Extracted entries Block Start

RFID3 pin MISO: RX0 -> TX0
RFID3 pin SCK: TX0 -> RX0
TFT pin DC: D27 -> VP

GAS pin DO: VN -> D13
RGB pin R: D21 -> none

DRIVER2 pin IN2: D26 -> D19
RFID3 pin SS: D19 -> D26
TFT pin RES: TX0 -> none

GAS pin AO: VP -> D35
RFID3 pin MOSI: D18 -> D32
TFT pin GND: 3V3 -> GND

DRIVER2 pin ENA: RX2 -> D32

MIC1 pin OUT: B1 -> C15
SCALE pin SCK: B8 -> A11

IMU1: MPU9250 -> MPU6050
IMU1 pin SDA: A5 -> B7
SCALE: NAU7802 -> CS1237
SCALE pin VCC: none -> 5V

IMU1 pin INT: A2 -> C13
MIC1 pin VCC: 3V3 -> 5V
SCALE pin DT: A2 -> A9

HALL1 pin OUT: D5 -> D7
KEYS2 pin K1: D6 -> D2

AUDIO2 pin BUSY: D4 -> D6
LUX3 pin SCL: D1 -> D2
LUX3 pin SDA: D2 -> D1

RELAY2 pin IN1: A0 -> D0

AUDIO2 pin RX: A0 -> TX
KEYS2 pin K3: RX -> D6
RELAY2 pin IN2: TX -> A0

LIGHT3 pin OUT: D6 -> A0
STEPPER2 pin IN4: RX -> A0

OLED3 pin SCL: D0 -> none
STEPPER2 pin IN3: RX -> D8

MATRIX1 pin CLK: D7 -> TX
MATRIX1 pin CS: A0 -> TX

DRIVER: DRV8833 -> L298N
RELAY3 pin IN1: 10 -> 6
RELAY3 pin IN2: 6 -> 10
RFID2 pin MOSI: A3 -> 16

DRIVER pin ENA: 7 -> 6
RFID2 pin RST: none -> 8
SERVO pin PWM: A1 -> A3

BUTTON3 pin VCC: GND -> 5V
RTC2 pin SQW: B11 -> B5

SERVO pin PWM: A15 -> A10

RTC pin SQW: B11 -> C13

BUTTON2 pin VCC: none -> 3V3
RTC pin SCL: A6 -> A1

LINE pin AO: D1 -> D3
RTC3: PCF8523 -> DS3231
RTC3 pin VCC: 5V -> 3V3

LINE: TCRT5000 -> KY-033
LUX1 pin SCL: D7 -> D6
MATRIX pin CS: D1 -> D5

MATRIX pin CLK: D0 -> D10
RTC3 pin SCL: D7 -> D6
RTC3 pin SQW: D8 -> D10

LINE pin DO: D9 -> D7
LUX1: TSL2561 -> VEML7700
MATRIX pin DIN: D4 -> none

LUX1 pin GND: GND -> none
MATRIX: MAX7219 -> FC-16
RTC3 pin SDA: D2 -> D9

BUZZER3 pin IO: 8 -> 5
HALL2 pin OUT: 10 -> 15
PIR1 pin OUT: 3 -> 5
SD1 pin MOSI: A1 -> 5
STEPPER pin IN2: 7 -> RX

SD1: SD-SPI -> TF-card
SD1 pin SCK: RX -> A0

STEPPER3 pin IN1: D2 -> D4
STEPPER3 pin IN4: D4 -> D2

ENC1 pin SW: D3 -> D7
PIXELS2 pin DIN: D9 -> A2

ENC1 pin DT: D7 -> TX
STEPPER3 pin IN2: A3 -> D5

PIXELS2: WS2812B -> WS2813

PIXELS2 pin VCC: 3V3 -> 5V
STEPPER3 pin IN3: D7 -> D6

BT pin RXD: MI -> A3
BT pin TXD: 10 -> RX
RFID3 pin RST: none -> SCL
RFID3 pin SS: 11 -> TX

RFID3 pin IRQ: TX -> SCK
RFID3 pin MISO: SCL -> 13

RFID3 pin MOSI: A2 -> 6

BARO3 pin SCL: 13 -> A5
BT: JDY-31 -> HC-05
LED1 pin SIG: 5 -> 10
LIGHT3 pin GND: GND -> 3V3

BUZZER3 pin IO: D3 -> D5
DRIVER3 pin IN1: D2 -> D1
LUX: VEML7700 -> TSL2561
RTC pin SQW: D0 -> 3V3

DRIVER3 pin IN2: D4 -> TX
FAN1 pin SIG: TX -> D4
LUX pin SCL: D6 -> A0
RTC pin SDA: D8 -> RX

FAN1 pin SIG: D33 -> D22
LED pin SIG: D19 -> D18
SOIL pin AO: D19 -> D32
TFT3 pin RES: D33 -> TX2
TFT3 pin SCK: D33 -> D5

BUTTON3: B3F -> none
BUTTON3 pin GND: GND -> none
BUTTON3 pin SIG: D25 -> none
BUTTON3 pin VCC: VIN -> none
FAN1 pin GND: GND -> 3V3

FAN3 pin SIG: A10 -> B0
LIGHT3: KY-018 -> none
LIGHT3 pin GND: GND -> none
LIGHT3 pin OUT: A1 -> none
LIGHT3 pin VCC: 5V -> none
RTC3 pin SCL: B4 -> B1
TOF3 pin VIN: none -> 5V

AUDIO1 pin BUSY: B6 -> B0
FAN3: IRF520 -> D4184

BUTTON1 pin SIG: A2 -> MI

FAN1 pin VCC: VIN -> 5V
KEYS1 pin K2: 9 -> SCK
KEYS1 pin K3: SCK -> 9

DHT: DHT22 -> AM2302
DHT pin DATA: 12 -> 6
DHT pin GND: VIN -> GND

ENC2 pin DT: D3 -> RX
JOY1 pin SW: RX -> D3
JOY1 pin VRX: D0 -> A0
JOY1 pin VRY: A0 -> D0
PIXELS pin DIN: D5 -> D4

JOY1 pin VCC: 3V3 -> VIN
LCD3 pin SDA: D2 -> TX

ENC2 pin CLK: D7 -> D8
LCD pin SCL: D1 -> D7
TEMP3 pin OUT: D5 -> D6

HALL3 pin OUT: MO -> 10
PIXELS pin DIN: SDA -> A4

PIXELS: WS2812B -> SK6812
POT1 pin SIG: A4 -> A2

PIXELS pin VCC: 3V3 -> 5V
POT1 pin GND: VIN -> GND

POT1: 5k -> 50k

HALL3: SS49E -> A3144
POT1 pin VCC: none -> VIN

Extracted entries Block End

Output the lines above exactly, but only those between the line holding "SCALE: NAU7802 -> CS1237" and the line holding "RTC3: PCF8523 -> DS3231", inclusive.

SCALE: NAU7802 -> CS1237
SCALE pin VCC: none -> 5V

IMU1 pin INT: A2 -> C13
MIC1 pin VCC: 3V3 -> 5V
SCALE pin DT: A2 -> A9

HALL1 pin OUT: D5 -> D7
KEYS2 pin K1: D6 -> D2

AUDIO2 pin BUSY: D4 -> D6
LUX3 pin SCL: D1 -> D2
LUX3 pin SDA: D2 -> D1

RELAY2 pin IN1: A0 -> D0

AUDIO2 pin RX: A0 -> TX
KEYS2 pin K3: RX -> D6
RELAY2 pin IN2: TX -> A0

LIGHT3 pin OUT: D6 -> A0
STEPPER2 pin IN4: RX -> A0

OLED3 pin SCL: D0 -> none
STEPPER2 pin IN3: RX -> D8

MATRIX1 pin CLK: D7 -> TX
MATRIX1 pin CS: A0 -> TX

DRIVER: DRV8833 -> L298N
RELAY3 pin IN1: 10 -> 6
RELAY3 pin IN2: 6 -> 10
RFID2 pin MOSI: A3 -> 16

DRIVER pin ENA: 7 -> 6
RFID2 pin RST: none -> 8
SERVO pin PWM: A1 -> A3

BUTTON3 pin VCC: GND -> 5V
RTC2 pin SQW: B11 -> B5

SERVO pin PWM: A15 -> A10

RTC pin SQW: B11 -> C13

BUTTON2 pin VCC: none -> 3V3
RTC pin SCL: A6 -> A1

LINE pin AO: D1 -> D3
RTC3: PCF8523 -> DS3231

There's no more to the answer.